» **WORK ITEM**: Repeat the entries that follow verbatim, without any of their pictures.

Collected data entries
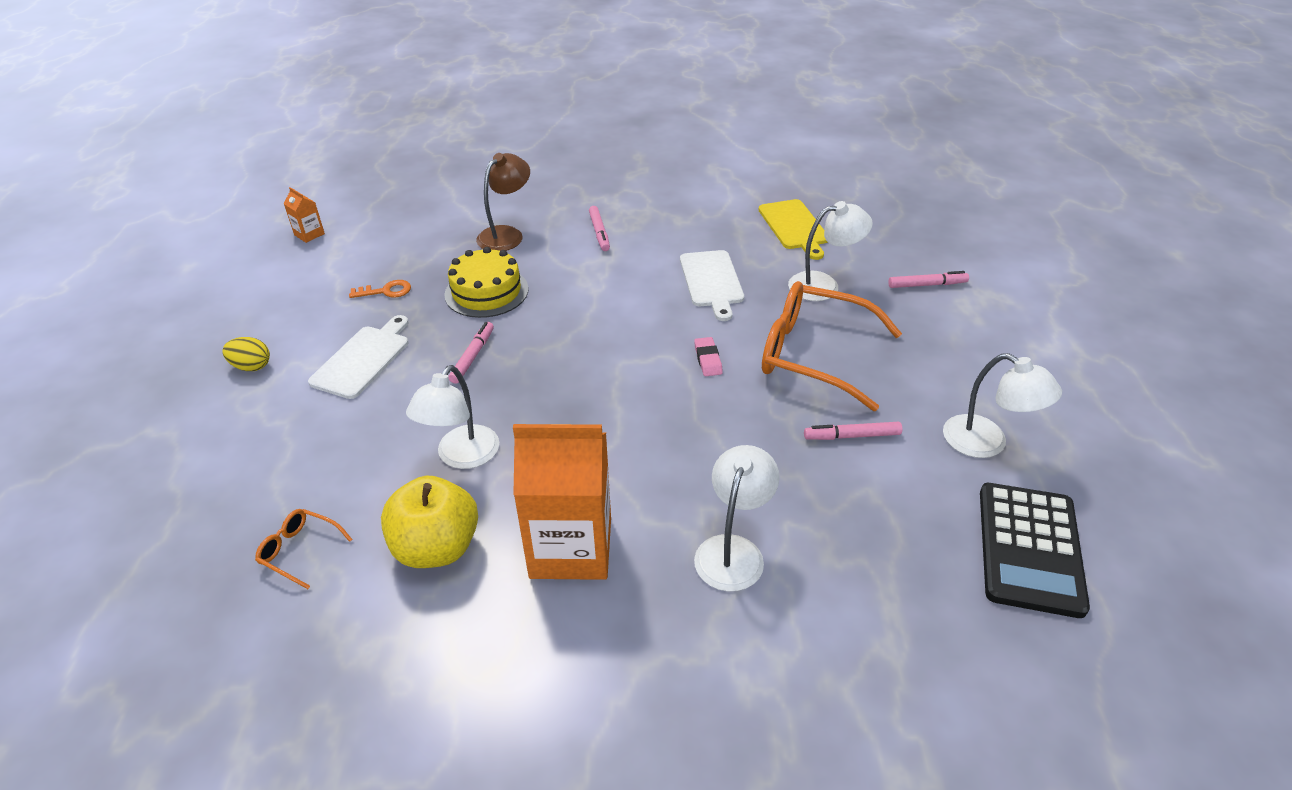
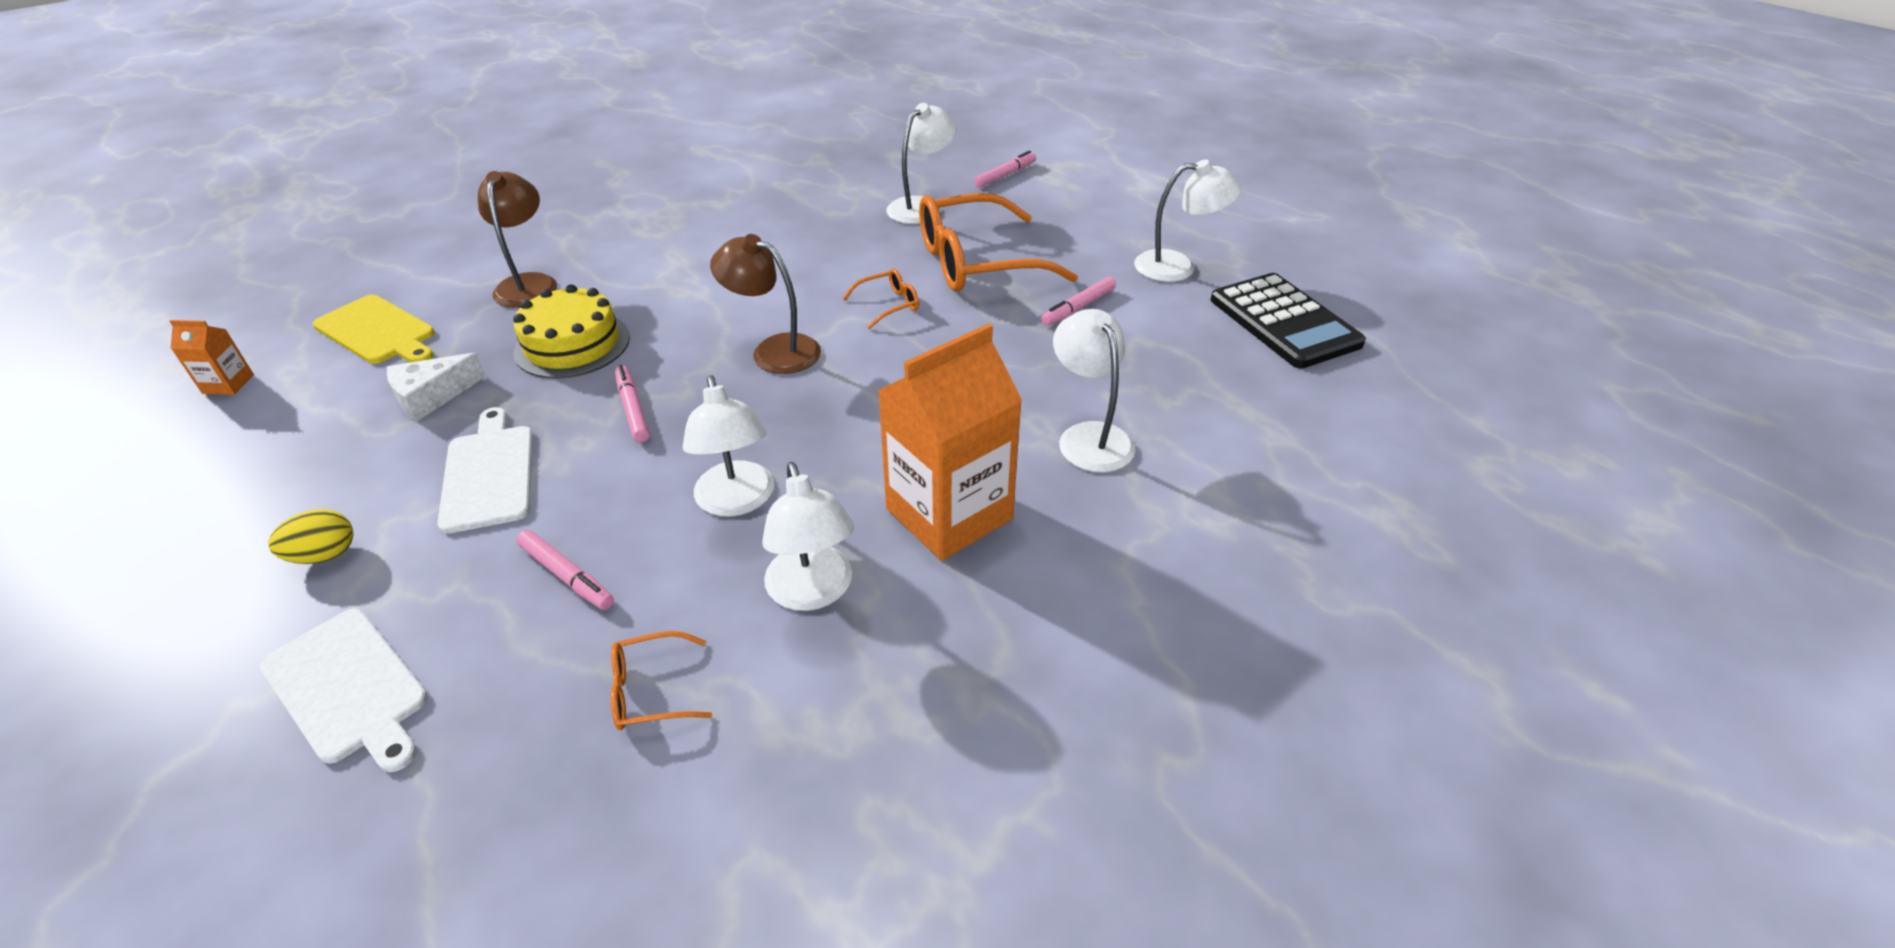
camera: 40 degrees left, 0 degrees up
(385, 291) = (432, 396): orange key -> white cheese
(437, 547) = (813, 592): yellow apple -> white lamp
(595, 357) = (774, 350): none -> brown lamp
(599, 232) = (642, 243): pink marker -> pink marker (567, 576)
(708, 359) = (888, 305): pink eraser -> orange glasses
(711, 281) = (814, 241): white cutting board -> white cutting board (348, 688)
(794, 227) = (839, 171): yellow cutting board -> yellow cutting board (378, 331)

» **TASK RESULT**:
camera: 40 degrees left, 0 degrees up
(385, 291) = (432, 396): orange key -> white cheese
(437, 547) = (813, 592): yellow apple -> white lamp
(595, 357) = (774, 350): none -> brown lamp
(599, 232) = (642, 243): pink marker -> pink marker (567, 576)
(708, 359) = (888, 305): pink eraser -> orange glasses
(711, 281) = (814, 241): white cutting board -> white cutting board (348, 688)
(794, 227) = (839, 171): yellow cutting board -> yellow cutting board (378, 331)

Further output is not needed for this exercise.